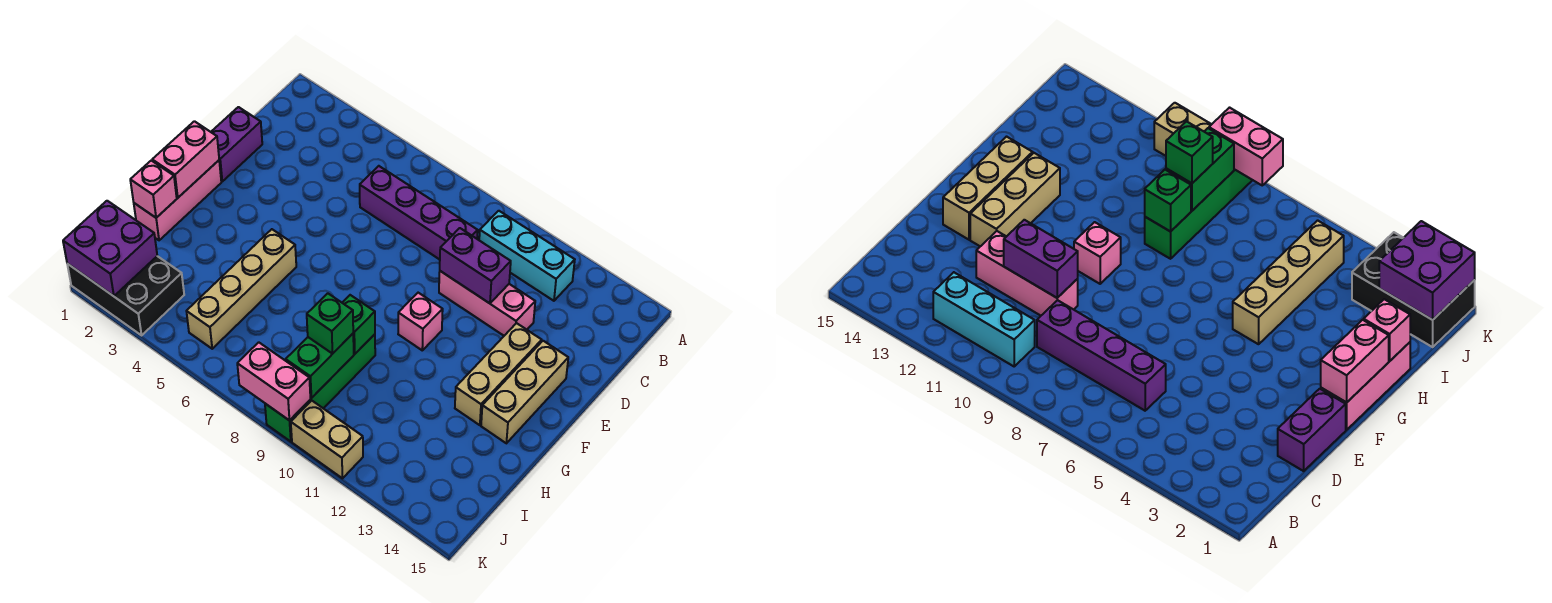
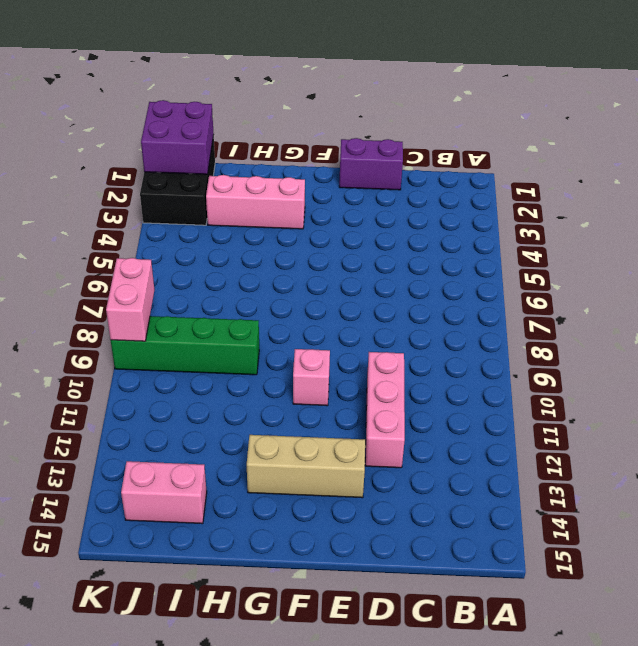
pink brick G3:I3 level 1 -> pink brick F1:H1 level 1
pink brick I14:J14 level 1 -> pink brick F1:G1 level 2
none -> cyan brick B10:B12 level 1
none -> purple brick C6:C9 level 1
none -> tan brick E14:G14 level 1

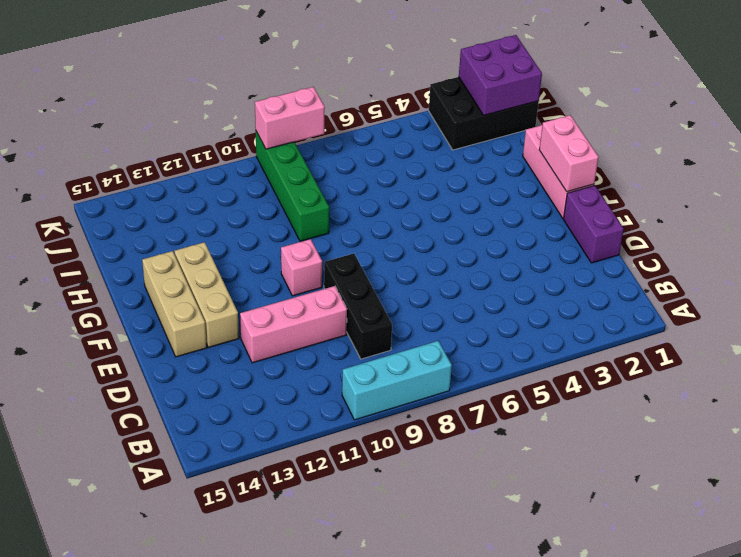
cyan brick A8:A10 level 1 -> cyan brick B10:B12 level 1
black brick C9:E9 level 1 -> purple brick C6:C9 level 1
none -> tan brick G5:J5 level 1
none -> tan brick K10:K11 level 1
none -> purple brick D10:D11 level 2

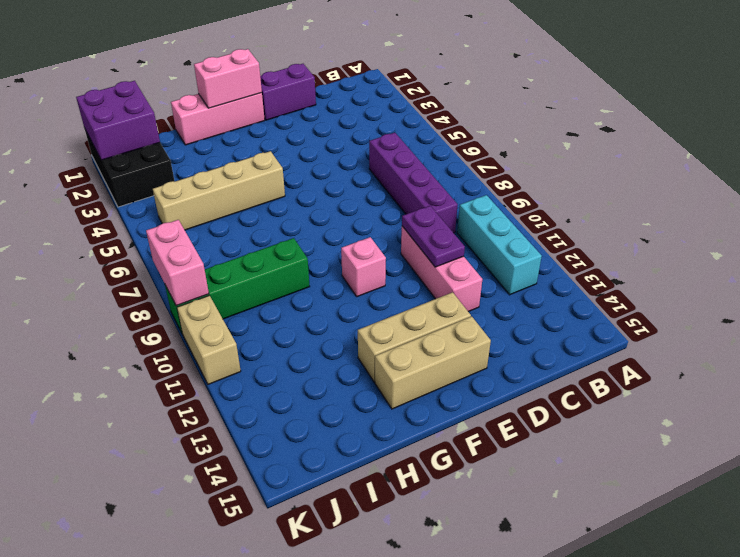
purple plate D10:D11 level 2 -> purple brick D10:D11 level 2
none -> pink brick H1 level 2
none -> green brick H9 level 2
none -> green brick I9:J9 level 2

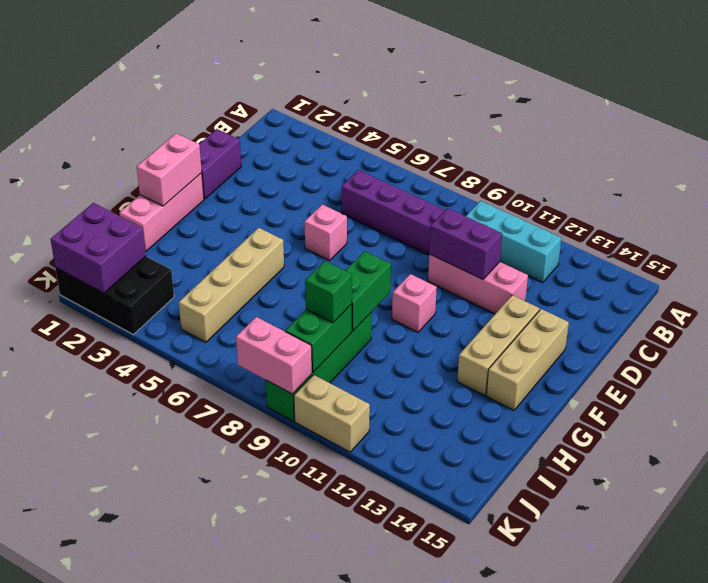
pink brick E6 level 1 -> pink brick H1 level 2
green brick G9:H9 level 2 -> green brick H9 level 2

◆ Exercise details
Whenever the word "none" occurs in a line of the listing above, return that line.

◆ The completed task
none -> cyan brick B10:B12 level 1
none -> purple brick C6:C9 level 1
none -> tan brick E14:G14 level 1
none -> tan brick G5:J5 level 1
none -> tan brick K10:K11 level 1
none -> purple brick D10:D11 level 2
none -> pink brick H1 level 2
none -> green brick H9 level 2
none -> green brick I9:J9 level 2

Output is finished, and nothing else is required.